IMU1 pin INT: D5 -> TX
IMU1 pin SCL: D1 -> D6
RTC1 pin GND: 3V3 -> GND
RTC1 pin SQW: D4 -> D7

---

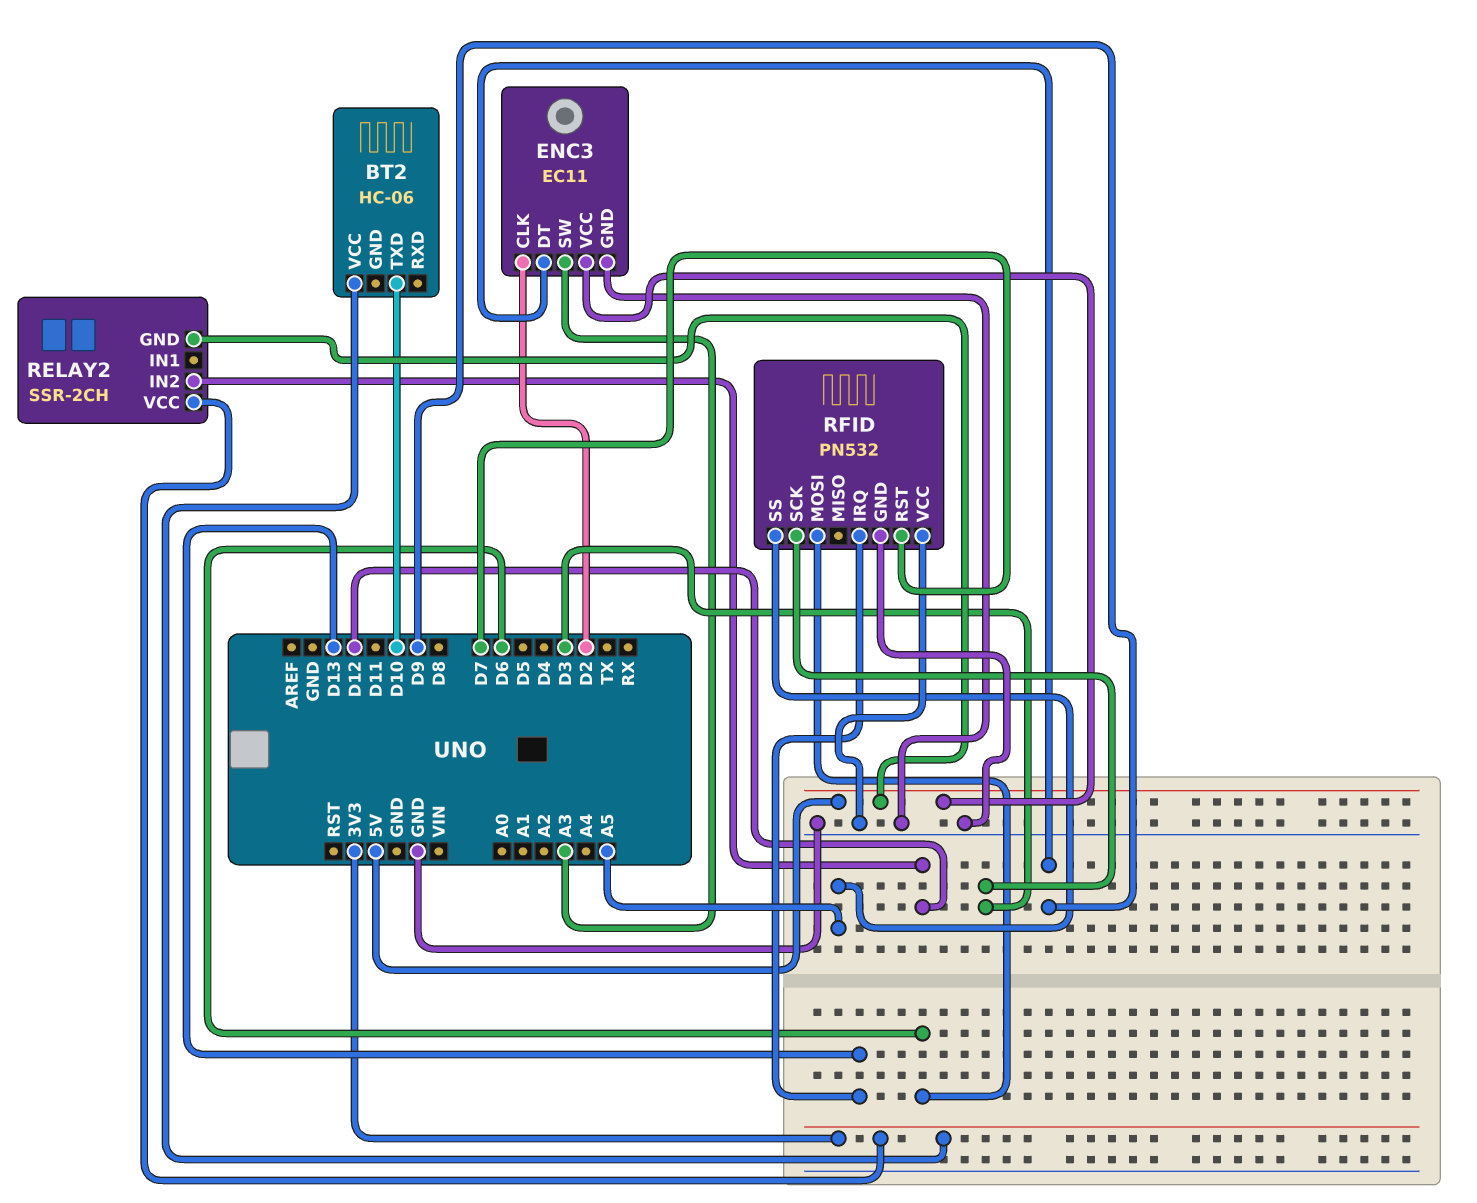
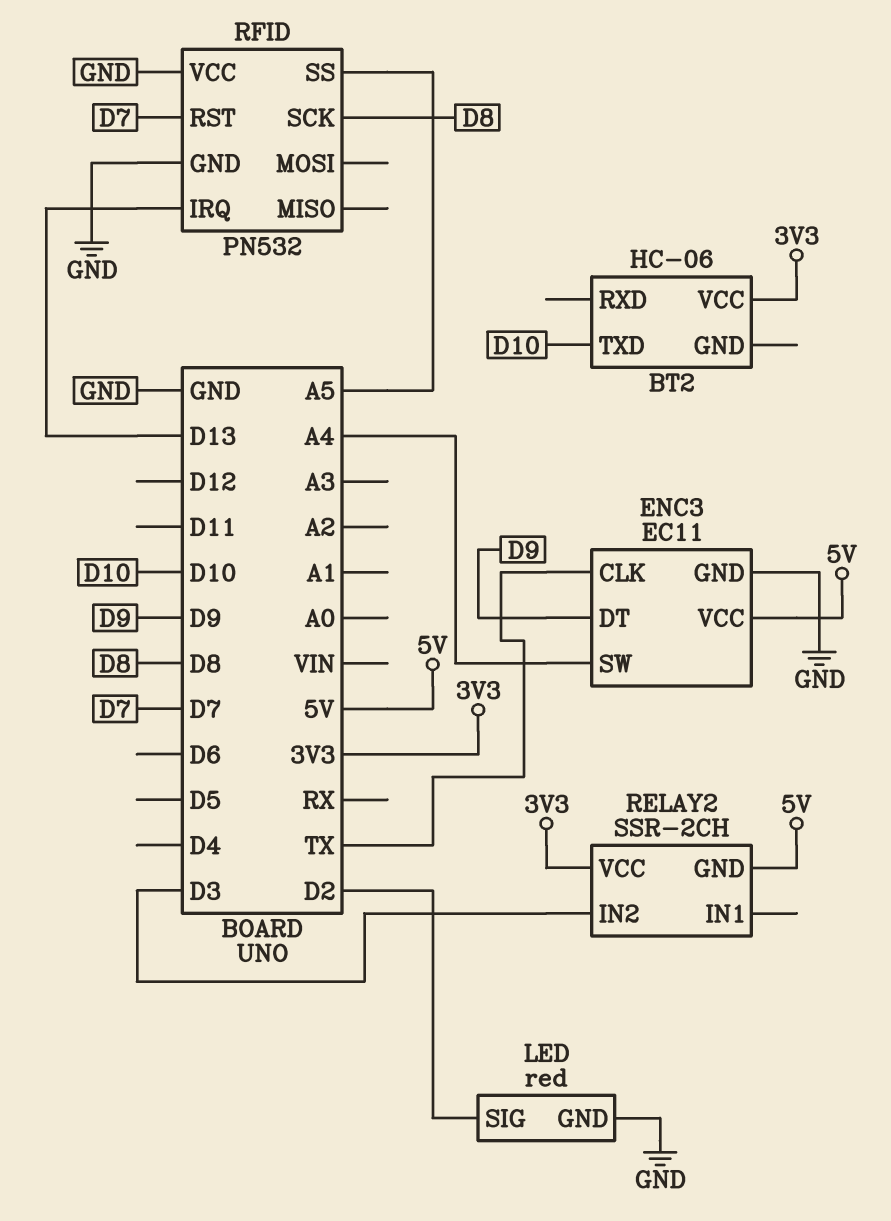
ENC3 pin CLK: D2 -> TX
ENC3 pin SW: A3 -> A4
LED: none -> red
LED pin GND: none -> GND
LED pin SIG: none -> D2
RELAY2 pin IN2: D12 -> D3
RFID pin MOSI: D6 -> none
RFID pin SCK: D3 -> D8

▸ REQUIRED ACTION:
Looking at the records above, return exactly the lines from the line with "IMU1 pin INT: D5 -> TX" to the line with "RTC1 pin SQW: D4 -> D7", both ends included.

▸ RESULT FOR THIS EXERCISE:
IMU1 pin INT: D5 -> TX
IMU1 pin SCL: D1 -> D6
RTC1 pin GND: 3V3 -> GND
RTC1 pin SQW: D4 -> D7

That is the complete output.